**PROBLEM STATEMENT**
Output exactly the lines from the line with "green star: (914, 1442)" through the end of the records below. Include nothing else.

BEGIN DATASET CONTENT

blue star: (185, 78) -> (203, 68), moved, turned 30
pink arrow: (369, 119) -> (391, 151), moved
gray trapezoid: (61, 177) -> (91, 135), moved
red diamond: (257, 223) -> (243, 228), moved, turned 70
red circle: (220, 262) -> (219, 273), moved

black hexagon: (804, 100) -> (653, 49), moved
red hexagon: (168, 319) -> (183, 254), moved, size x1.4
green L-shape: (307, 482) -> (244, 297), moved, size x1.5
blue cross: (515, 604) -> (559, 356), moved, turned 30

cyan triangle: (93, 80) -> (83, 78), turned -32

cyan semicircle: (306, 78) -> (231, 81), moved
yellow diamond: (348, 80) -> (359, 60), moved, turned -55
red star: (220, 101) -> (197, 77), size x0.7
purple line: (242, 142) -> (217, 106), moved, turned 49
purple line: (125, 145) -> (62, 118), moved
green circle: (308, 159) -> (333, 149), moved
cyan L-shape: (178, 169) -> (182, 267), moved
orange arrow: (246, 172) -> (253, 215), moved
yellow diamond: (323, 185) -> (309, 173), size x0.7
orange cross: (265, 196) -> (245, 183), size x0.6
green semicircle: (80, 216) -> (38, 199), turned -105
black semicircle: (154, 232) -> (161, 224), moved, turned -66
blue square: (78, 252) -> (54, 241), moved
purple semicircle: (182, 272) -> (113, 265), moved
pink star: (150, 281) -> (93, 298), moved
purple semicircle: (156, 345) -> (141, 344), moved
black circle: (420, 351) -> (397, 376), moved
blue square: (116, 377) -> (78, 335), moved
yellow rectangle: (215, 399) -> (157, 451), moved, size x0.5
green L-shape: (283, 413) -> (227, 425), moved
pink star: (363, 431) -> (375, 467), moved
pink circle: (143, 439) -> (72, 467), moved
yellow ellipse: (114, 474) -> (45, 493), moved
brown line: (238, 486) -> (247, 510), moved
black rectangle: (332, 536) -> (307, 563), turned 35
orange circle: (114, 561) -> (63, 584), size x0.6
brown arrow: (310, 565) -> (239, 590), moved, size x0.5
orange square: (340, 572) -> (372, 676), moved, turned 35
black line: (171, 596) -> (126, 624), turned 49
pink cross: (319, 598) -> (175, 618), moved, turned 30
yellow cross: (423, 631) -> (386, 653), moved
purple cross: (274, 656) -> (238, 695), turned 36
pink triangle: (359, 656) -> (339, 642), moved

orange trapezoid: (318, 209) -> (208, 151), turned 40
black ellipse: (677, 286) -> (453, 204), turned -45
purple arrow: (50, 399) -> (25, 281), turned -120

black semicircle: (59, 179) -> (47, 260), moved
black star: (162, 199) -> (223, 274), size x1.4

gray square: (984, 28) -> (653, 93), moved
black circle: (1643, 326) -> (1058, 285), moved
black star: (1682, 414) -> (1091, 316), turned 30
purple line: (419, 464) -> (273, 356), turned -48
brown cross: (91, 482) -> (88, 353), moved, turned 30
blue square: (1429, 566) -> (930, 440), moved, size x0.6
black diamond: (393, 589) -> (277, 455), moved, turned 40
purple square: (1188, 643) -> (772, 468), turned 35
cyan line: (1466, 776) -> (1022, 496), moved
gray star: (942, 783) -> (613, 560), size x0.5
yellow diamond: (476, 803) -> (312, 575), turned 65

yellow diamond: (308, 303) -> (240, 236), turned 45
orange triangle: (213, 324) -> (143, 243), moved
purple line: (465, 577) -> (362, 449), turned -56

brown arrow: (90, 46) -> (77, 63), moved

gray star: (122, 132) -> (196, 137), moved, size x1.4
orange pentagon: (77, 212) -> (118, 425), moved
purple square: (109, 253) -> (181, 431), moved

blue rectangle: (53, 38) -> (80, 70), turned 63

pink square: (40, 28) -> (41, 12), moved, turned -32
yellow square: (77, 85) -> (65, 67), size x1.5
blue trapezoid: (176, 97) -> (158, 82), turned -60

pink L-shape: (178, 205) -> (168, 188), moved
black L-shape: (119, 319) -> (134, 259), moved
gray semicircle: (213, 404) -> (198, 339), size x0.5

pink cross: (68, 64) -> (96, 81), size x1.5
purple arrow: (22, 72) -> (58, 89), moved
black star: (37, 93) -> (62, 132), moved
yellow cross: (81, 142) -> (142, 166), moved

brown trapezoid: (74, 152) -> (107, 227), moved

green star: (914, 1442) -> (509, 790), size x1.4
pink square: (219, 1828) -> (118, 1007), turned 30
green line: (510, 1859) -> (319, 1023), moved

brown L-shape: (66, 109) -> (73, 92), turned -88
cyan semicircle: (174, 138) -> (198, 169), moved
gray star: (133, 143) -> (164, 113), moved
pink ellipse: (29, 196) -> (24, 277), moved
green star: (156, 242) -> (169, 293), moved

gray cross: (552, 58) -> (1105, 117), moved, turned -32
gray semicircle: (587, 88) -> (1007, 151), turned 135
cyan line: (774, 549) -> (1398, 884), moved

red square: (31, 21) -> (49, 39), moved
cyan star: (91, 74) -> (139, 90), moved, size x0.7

END DATASET CONTENT

**SOLUTION TO THE EXERCISE**
green star: (914, 1442) -> (509, 790), size x1.4
pink square: (219, 1828) -> (118, 1007), turned 30
green line: (510, 1859) -> (319, 1023), moved

brown L-shape: (66, 109) -> (73, 92), turned -88
cyan semicircle: (174, 138) -> (198, 169), moved
gray star: (133, 143) -> (164, 113), moved
pink ellipse: (29, 196) -> (24, 277), moved
green star: (156, 242) -> (169, 293), moved

gray cross: (552, 58) -> (1105, 117), moved, turned -32
gray semicircle: (587, 88) -> (1007, 151), turned 135
cyan line: (774, 549) -> (1398, 884), moved

red square: (31, 21) -> (49, 39), moved
cyan star: (91, 74) -> (139, 90), moved, size x0.7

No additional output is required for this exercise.